**WORK INSTRUCTIONS**
Reproduce the entire listing exactly as written, apart from its pictures.

**SUPPLIED MATERIAL**

=-=-=-=-=

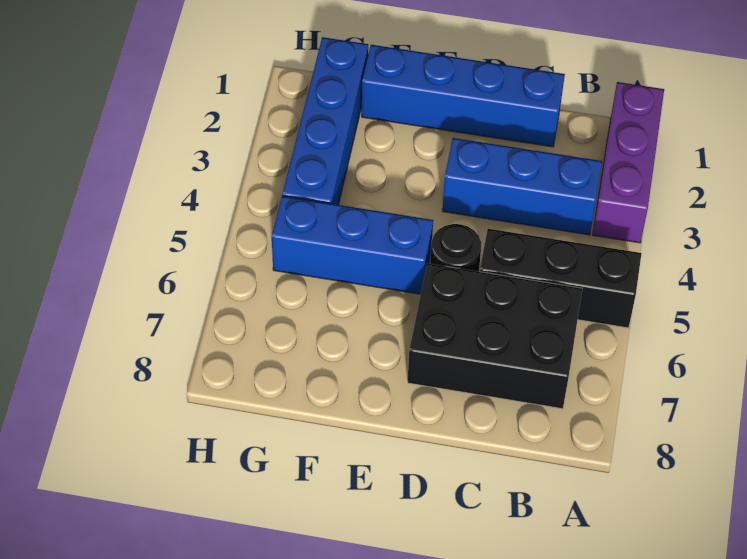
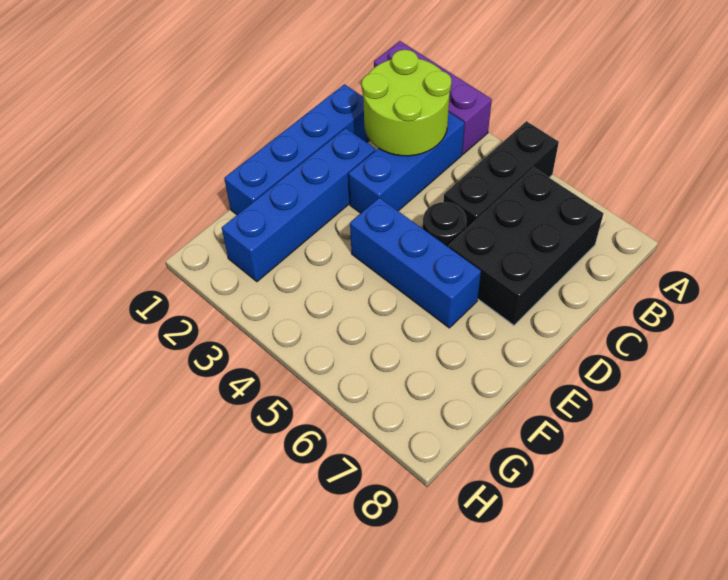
none -> lime round brick B2:C3 level 2
blue brick E5:G5 level 1 -> blue brick E4:E6 level 1
blue brick G1:G4 level 1 -> blue brick D2:G2 level 1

=-=-=-=-=

**COMPLETED EXERCISE**
none -> lime round brick B2:C3 level 2
blue brick E5:G5 level 1 -> blue brick E4:E6 level 1
blue brick G1:G4 level 1 -> blue brick D2:G2 level 1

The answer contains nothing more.